- Exercise prompt -
Set down, please, exactly the lines below that run from the line with "(205, 349) = (115, 289): brown" to the line with "(621, 340) = (601, 477): pink", both lines included.

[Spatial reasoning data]
------------------------------------------------
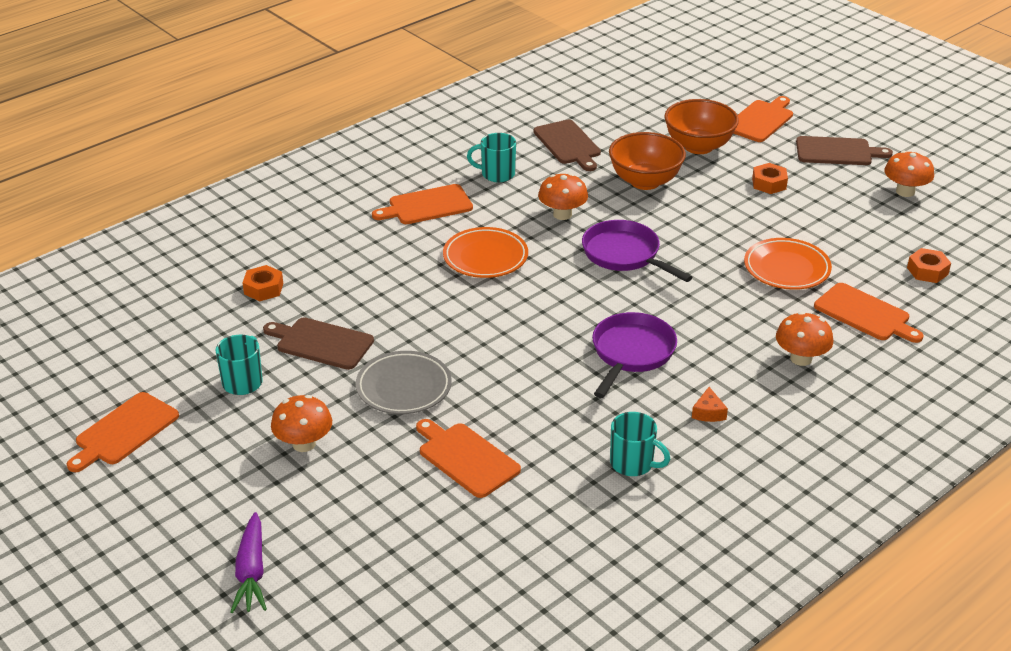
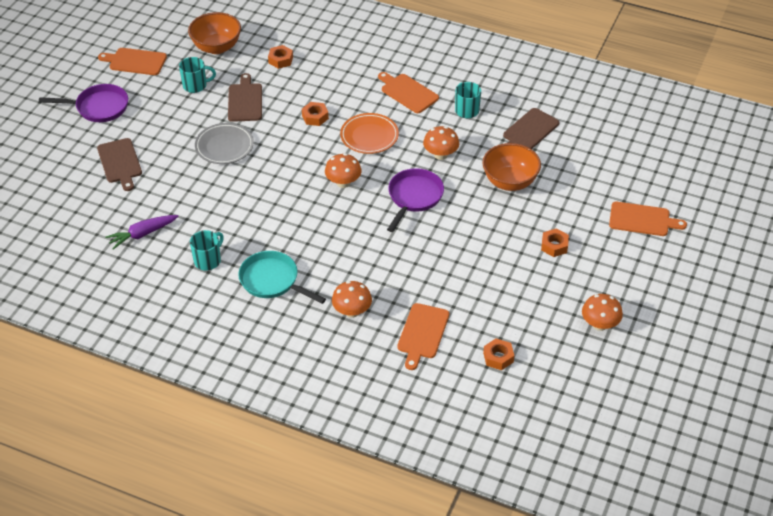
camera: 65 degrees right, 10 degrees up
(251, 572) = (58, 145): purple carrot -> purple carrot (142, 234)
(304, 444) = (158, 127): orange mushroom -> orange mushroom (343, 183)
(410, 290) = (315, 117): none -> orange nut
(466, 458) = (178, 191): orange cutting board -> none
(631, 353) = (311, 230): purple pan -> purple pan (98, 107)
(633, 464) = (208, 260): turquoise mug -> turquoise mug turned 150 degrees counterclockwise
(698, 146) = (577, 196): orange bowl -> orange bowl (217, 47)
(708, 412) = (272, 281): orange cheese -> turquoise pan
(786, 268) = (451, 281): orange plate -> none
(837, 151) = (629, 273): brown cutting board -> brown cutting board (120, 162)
------------------------------------------------
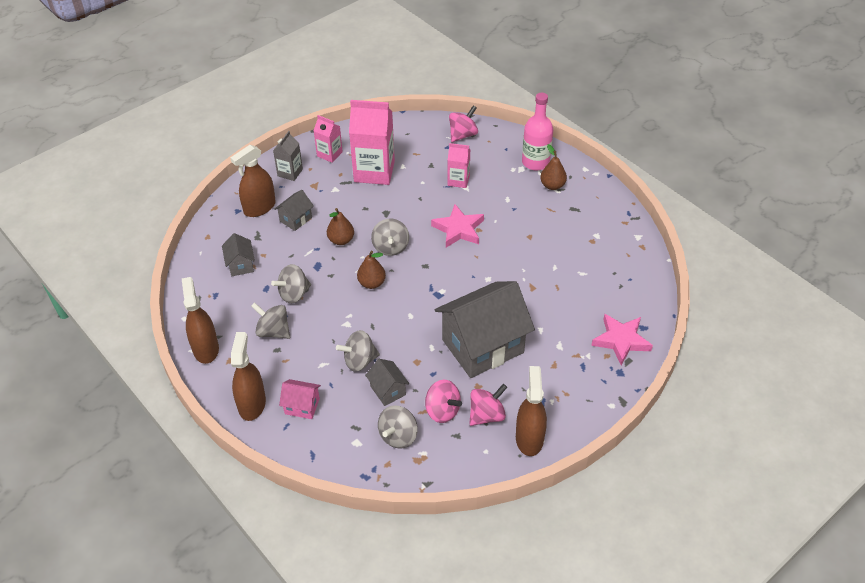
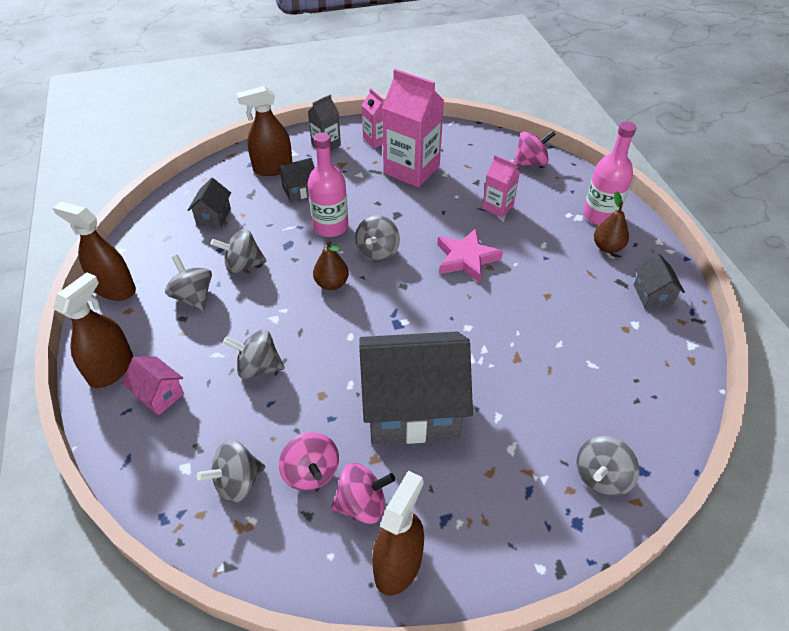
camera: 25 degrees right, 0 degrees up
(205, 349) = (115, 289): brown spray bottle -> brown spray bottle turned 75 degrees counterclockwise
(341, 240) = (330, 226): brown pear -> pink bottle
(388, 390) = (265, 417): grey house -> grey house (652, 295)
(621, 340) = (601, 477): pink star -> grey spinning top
------------------------------------------------
- Result of this exercise -
(205, 349) = (115, 289): brown spray bottle -> brown spray bottle turned 75 degrees counterclockwise
(341, 240) = (330, 226): brown pear -> pink bottle
(388, 390) = (265, 417): grey house -> grey house (652, 295)
(621, 340) = (601, 477): pink star -> grey spinning top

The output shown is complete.